● **To do**: In the entries that follow, find the line containing "JOY pin VRY: A5 -> A0"; from there, copy every line exactly through the line containing "SD2 pin MOSI: D12 -> D11".

● **The records**:
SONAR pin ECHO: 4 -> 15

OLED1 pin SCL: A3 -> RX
* * *
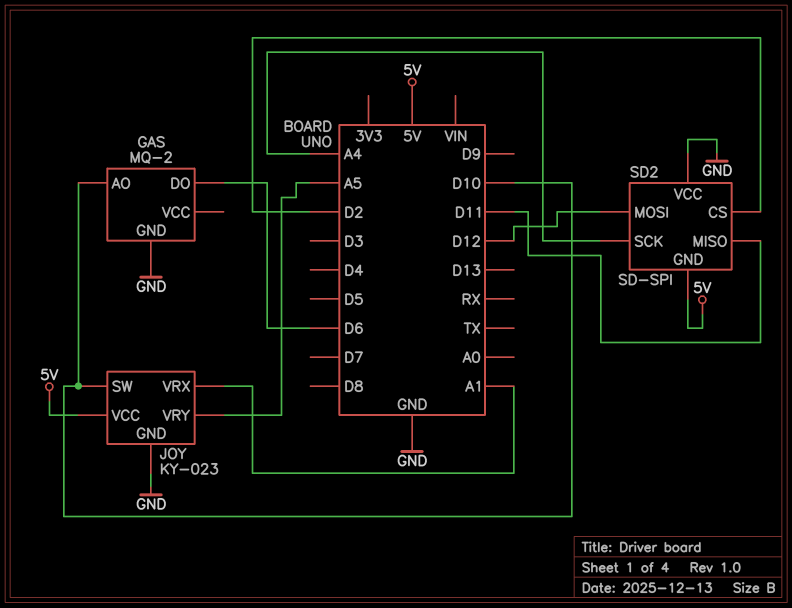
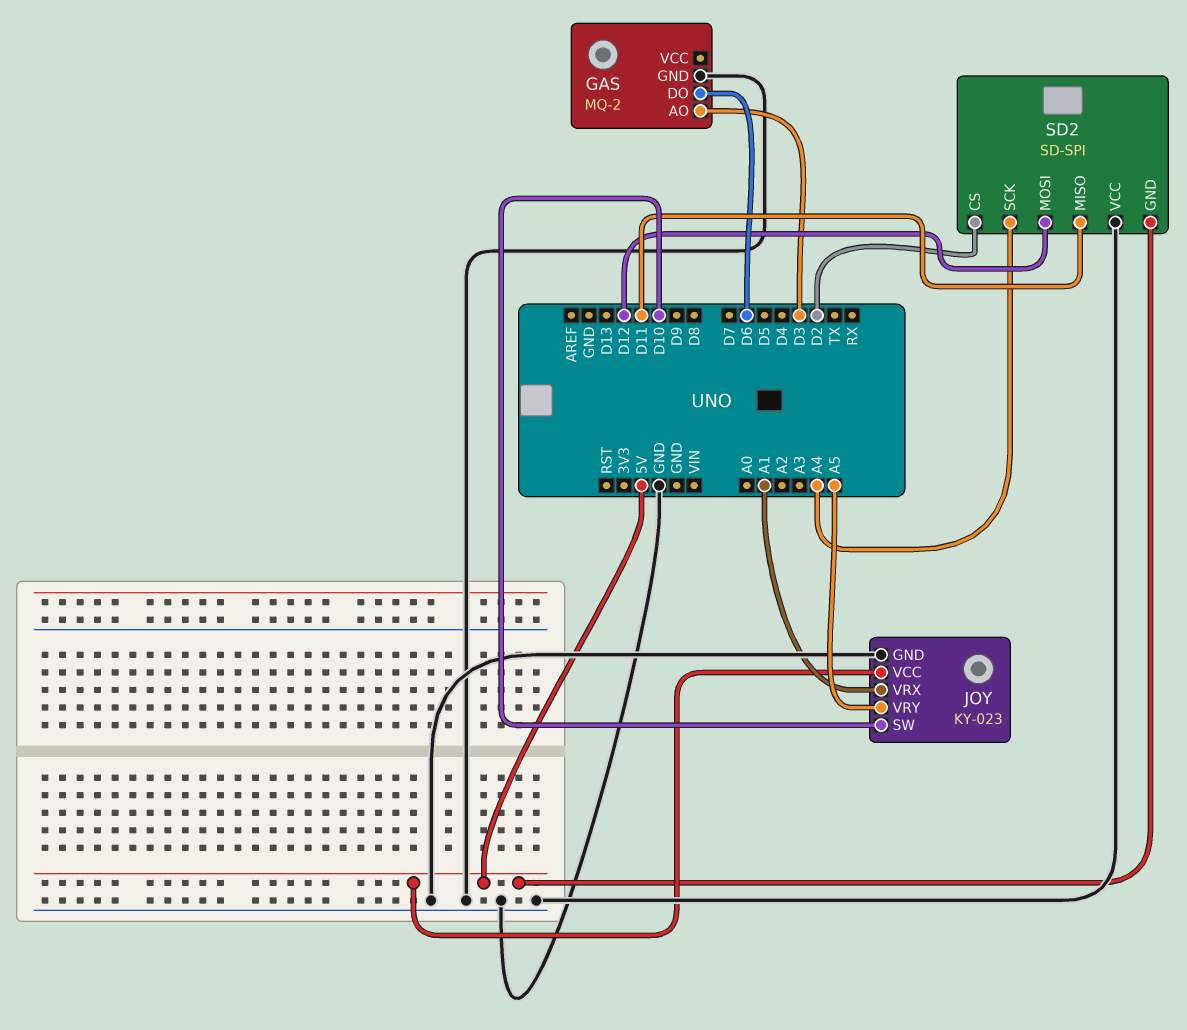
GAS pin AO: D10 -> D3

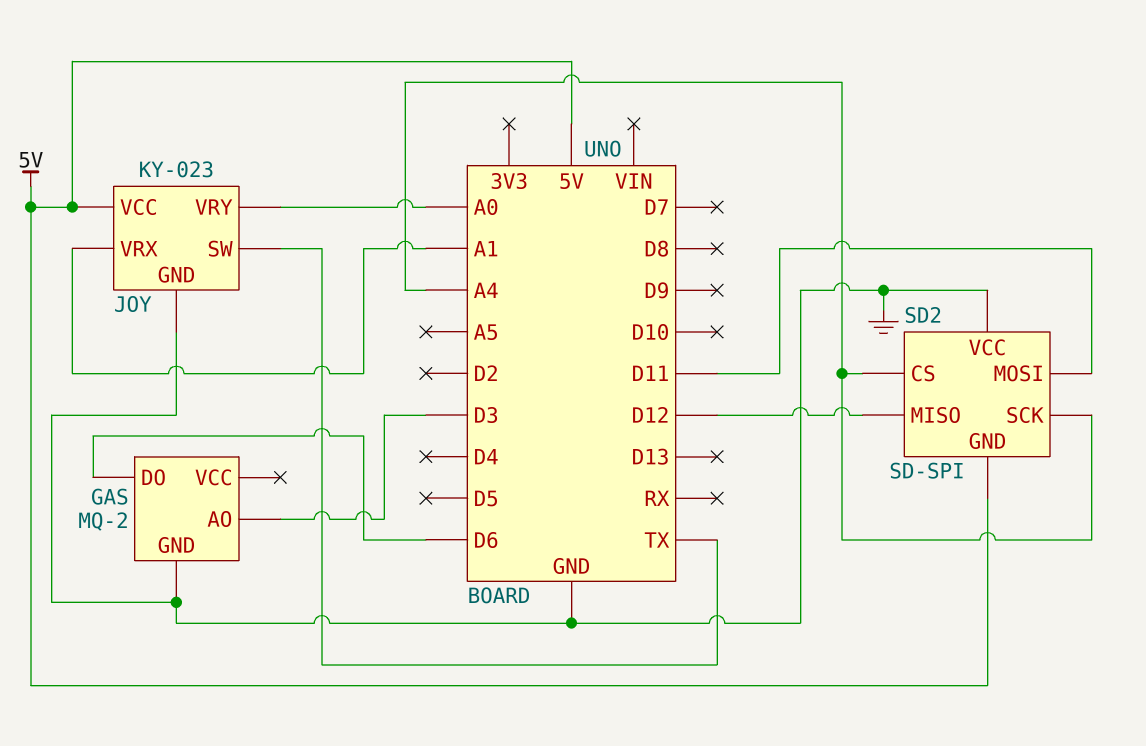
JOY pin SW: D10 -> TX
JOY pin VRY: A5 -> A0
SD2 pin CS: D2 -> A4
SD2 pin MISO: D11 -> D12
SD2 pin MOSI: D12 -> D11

● **Your response**:
JOY pin VRY: A5 -> A0
SD2 pin CS: D2 -> A4
SD2 pin MISO: D11 -> D12
SD2 pin MOSI: D12 -> D11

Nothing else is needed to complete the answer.